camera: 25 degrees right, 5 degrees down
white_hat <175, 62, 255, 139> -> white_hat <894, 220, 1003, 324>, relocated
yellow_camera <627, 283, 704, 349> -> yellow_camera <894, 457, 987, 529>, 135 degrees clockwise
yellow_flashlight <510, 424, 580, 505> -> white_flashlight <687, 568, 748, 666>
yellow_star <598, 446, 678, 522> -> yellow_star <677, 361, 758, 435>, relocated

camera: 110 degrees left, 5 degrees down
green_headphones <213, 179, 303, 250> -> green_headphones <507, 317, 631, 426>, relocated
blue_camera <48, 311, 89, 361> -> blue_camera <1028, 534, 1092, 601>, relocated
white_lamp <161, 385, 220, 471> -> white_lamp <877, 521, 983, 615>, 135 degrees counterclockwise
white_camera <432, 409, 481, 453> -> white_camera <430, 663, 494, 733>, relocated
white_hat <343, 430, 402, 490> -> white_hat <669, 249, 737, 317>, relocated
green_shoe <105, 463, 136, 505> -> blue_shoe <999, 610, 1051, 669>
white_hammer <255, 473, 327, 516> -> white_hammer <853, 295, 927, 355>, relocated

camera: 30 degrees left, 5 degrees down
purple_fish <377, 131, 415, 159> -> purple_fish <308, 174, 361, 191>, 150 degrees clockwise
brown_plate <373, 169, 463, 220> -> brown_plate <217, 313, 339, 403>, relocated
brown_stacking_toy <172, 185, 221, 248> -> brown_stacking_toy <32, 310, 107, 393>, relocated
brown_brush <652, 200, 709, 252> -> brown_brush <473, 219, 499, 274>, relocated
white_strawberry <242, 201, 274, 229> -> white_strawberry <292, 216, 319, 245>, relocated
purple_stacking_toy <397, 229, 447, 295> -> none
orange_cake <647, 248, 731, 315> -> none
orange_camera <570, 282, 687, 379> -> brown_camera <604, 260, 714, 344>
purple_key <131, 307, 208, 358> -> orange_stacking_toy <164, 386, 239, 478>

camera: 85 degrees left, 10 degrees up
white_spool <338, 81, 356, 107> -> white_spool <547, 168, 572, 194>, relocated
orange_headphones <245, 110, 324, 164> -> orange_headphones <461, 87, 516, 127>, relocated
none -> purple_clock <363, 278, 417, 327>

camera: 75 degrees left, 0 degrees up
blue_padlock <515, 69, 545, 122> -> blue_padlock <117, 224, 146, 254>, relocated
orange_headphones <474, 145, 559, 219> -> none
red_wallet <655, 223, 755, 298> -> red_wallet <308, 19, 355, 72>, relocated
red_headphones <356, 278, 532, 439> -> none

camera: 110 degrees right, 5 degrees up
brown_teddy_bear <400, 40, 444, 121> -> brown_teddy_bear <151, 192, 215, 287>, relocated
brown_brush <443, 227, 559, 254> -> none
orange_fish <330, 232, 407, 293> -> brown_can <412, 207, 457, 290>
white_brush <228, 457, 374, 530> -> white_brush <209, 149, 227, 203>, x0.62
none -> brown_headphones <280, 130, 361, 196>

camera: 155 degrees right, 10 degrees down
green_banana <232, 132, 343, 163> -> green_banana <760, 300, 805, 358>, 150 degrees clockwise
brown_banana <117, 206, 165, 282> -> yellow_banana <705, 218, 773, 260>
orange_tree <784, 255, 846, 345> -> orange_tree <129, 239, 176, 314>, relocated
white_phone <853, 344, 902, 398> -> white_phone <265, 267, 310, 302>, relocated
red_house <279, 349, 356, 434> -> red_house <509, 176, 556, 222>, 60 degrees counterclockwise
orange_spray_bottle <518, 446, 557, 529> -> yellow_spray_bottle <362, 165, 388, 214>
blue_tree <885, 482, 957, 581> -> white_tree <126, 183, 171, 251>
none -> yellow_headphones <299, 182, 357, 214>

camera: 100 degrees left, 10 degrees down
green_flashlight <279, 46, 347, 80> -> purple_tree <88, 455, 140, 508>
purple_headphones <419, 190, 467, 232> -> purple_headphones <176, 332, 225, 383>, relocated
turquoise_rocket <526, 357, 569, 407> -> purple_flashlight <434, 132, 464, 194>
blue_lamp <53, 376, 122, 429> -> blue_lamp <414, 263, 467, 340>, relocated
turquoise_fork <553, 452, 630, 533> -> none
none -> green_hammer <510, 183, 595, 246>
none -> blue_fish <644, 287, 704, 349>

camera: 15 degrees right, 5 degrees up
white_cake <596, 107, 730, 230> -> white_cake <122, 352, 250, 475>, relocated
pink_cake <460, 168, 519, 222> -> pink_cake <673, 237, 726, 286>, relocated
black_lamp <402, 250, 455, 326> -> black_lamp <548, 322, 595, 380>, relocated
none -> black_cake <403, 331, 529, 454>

__________

BRIEF:
Using the records above, copy all lines that include the word "left".

TASK RESULT:
camera: 110 degrees left, 5 degrees down
camera: 30 degrees left, 5 degrees down
camera: 85 degrees left, 10 degrees up
camera: 75 degrees left, 0 degrees up
camera: 100 degrees left, 10 degrees down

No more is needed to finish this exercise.